• Work item: With the pictures excluded, repeat every entry exactly.

(Dataset records)
· · · · · · ·

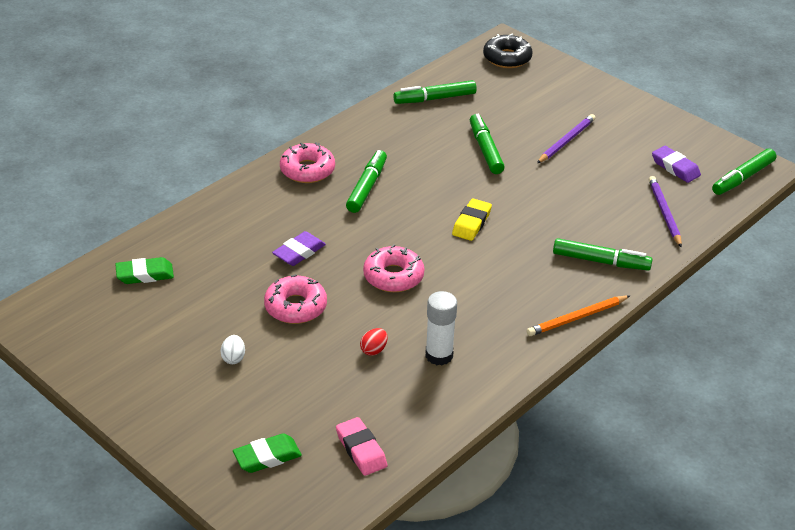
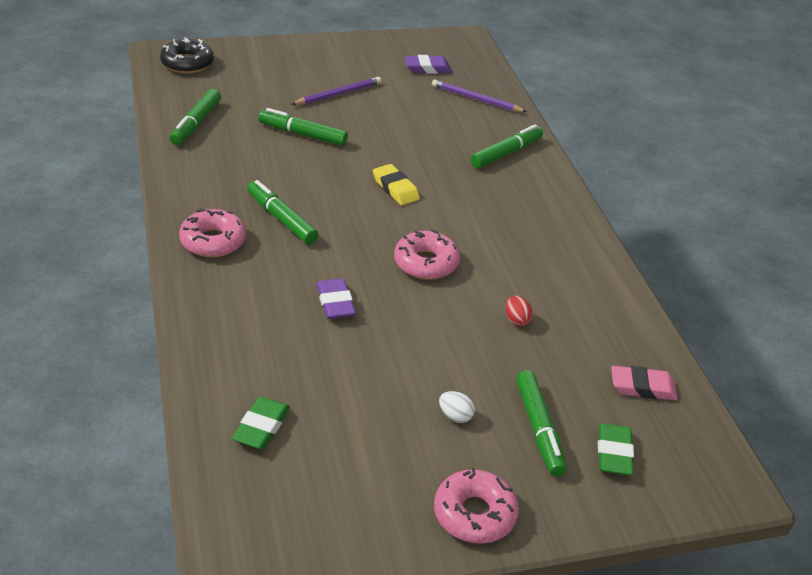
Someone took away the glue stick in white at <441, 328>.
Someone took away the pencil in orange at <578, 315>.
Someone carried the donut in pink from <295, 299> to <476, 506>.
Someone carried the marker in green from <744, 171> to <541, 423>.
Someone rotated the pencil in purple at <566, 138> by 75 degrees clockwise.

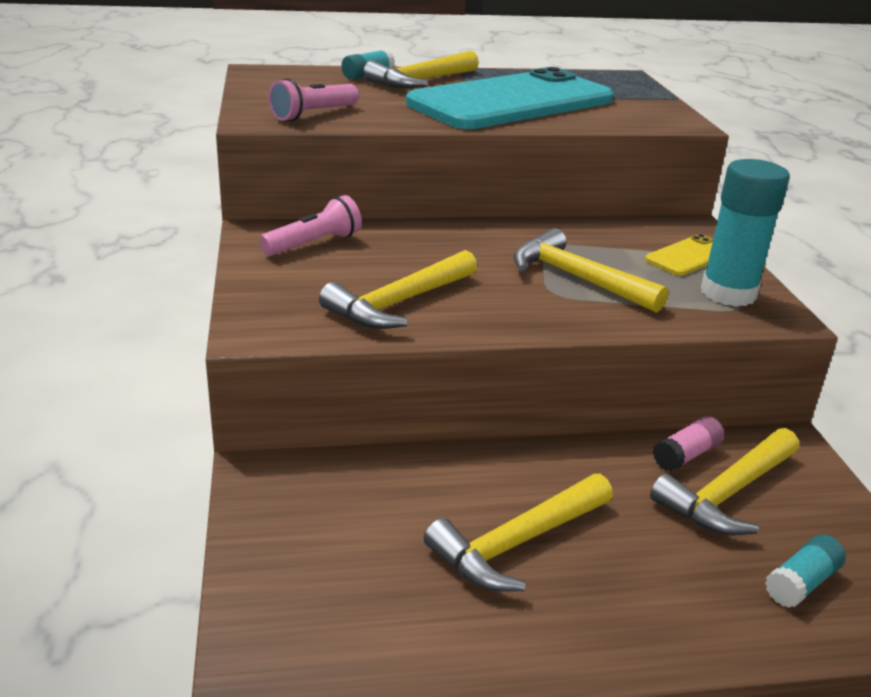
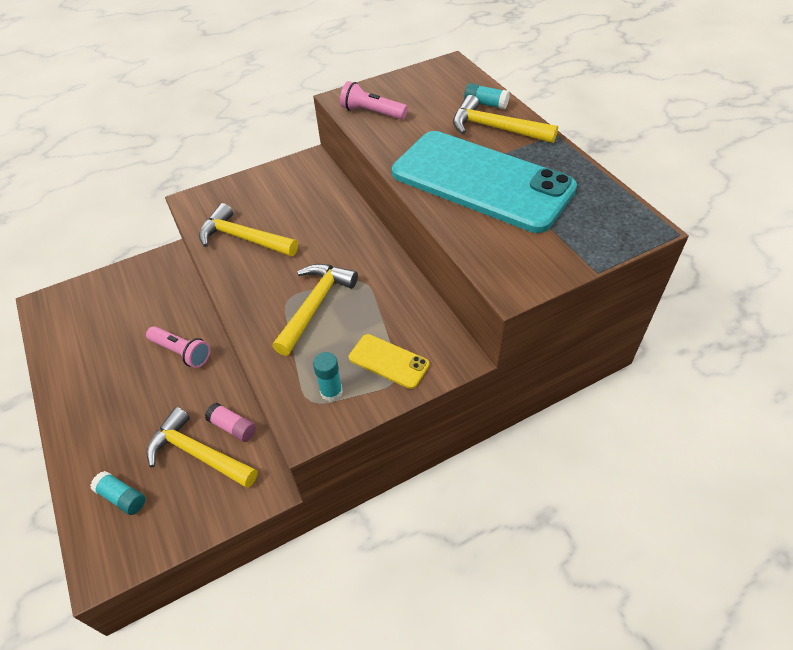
Someone took away the hammer in yellow at <518, 533>.
Someone carried the flashlight in pink from <310, 225> to <178, 347>.
Someone scaled the glue stick in turquoise at <745, 233> by 0.52.

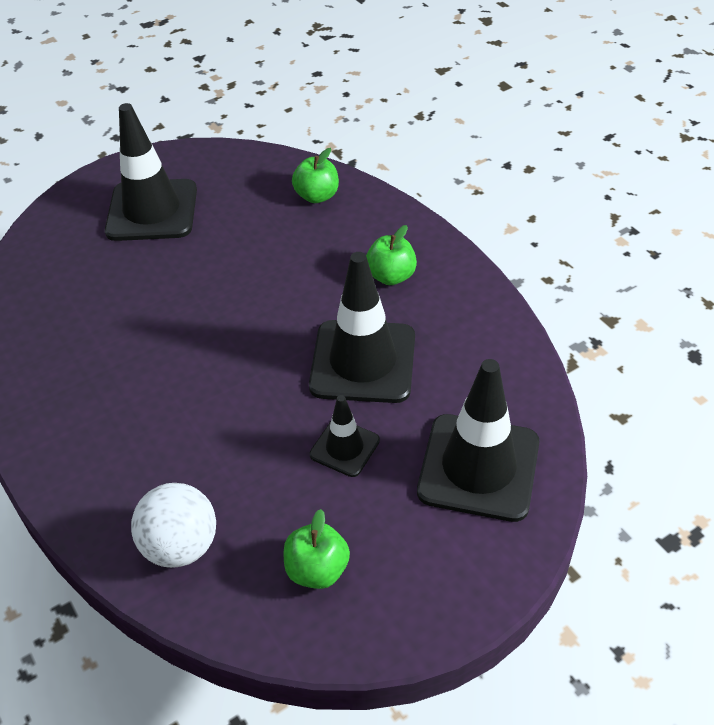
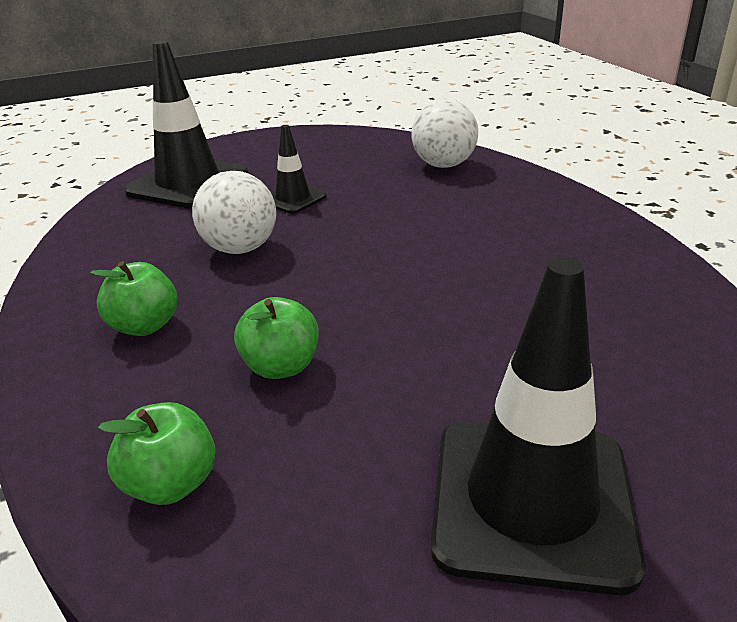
Someone carried the apple in green from <317, 549> to <276, 338>.
Someone swapped the traffic cone in black at <362, 327> for the ball in white at <234, 212>.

· · · · · · ·

• Reply:
Someone took away the glue stick in white at <441, 328>.
Someone took away the pencil in orange at <578, 315>.
Someone carried the donut in pink from <295, 299> to <476, 506>.
Someone carried the marker in green from <744, 171> to <541, 423>.
Someone rotated the pencil in purple at <566, 138> by 75 degrees clockwise.

Someone took away the hammer in yellow at <518, 533>.
Someone carried the flashlight in pink from <310, 225> to <178, 347>.
Someone scaled the glue stick in turquoise at <745, 233> by 0.52.

Someone carried the apple in green from <317, 549> to <276, 338>.
Someone swapped the traffic cone in black at <362, 327> for the ball in white at <234, 212>.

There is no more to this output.